In your copy of the data, omit the pictures and keep all else exactly as given.

* RECORDS SUPPLIED:
———

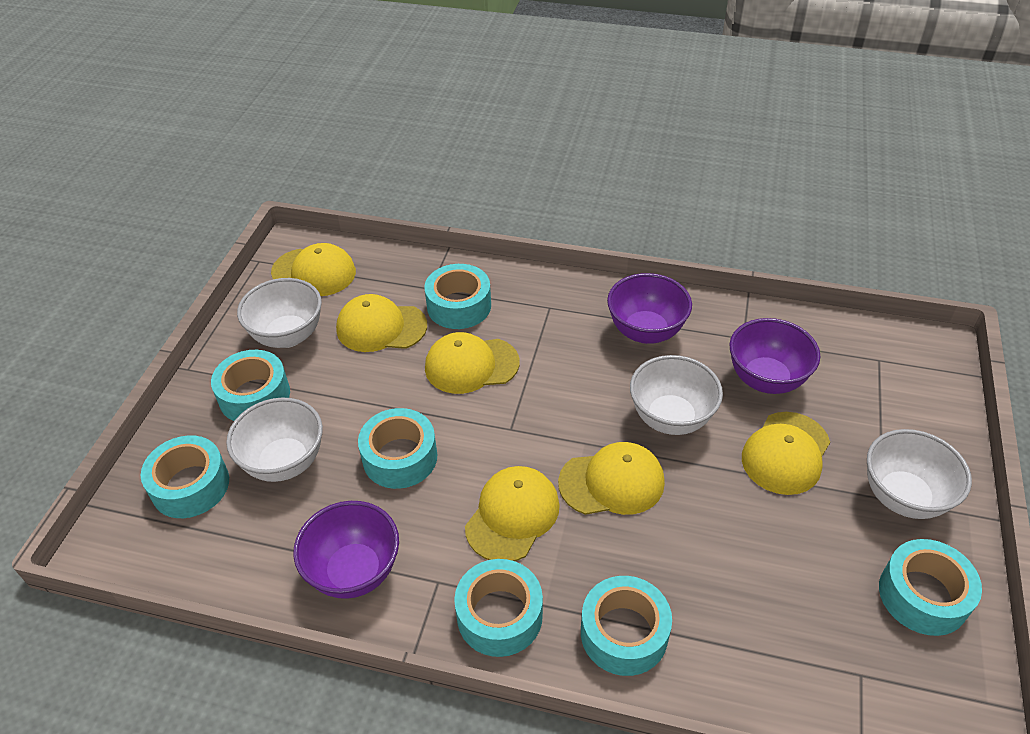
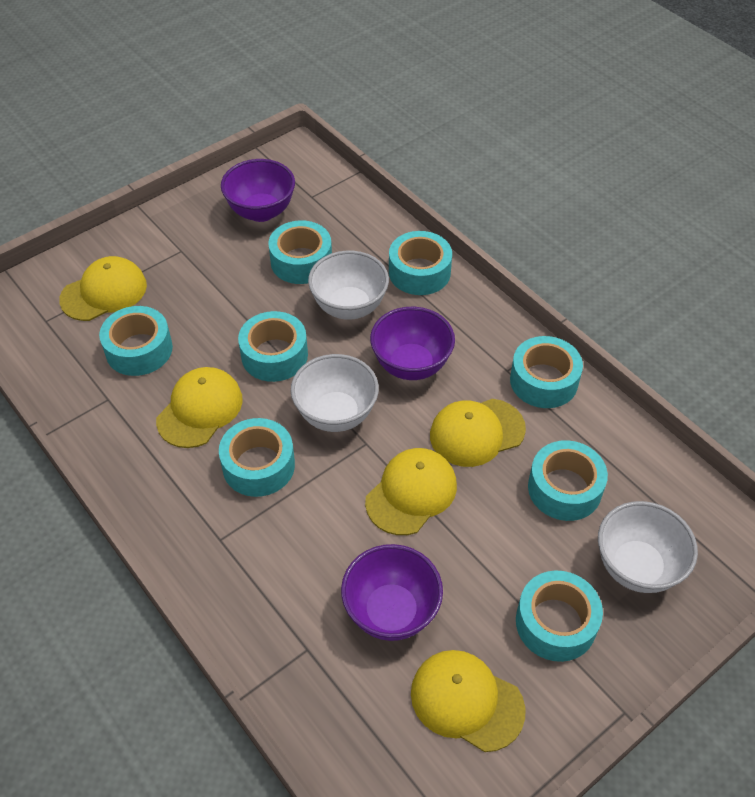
turquoise tape: 7 -> 8
white bowl: 4 -> 3
yellow cap: 6 -> 5

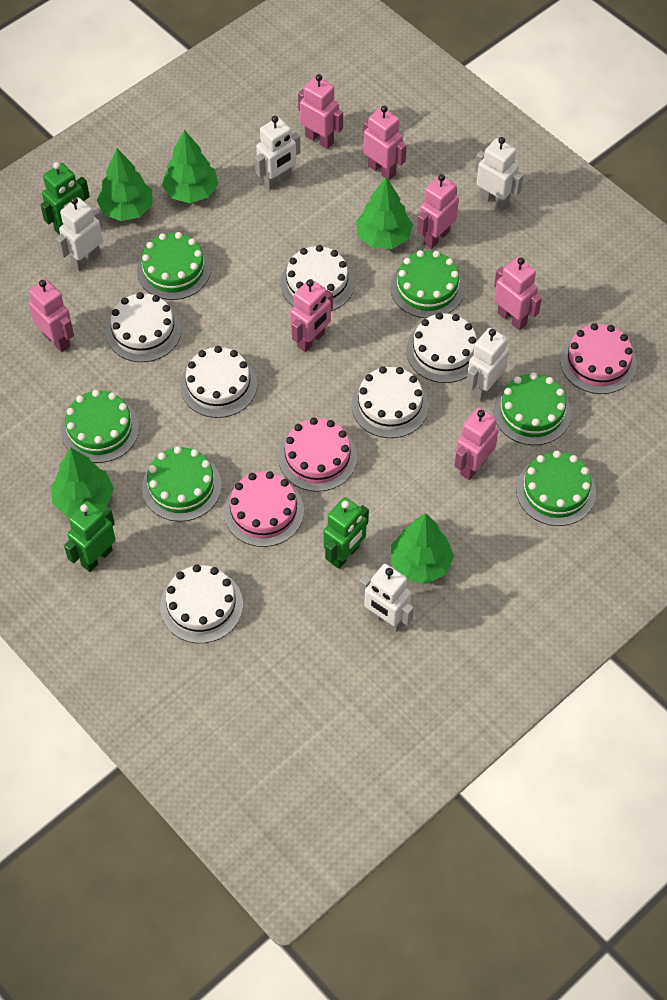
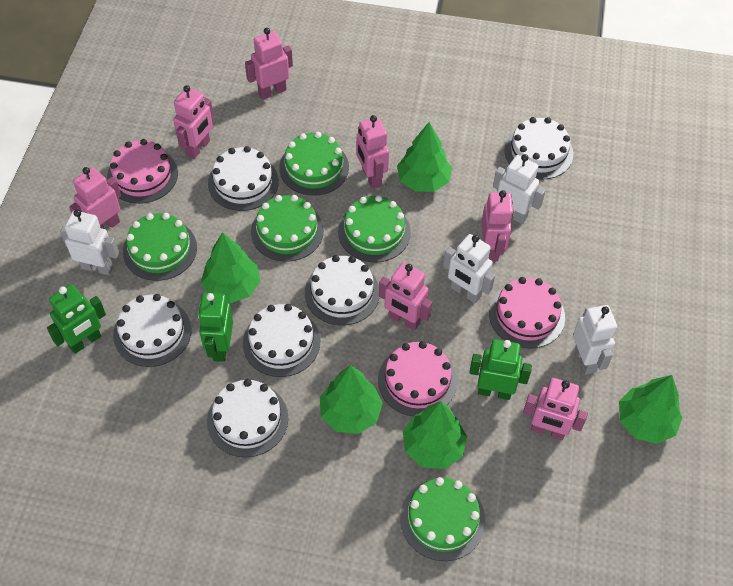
green cake: 6 -> 5
white robot: 5 -> 4

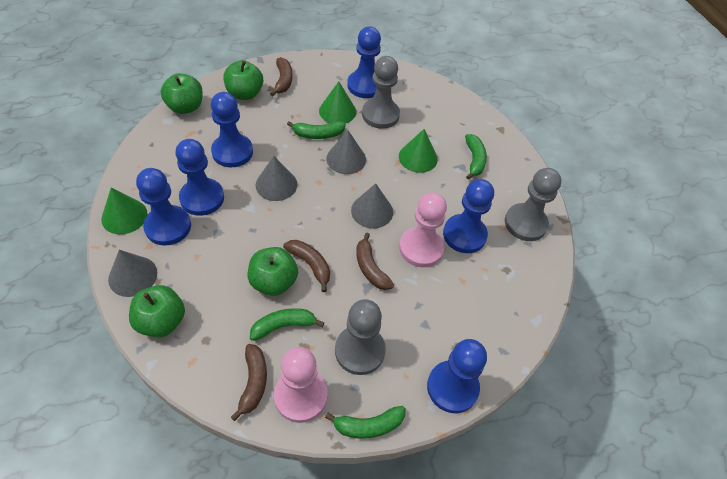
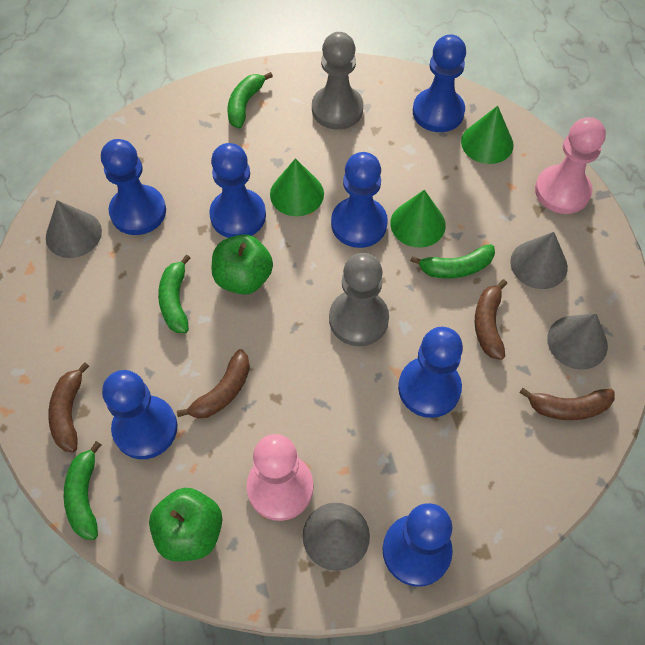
blue pawn: 6 -> 7
green apple: 4 -> 2
grey pawn: 3 -> 2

———

* OUTPUT FOR THIS TASK:
turquoise tape: 7 -> 8
white bowl: 4 -> 3
yellow cap: 6 -> 5

green cake: 6 -> 5
white robot: 5 -> 4

blue pawn: 6 -> 7
green apple: 4 -> 2
grey pawn: 3 -> 2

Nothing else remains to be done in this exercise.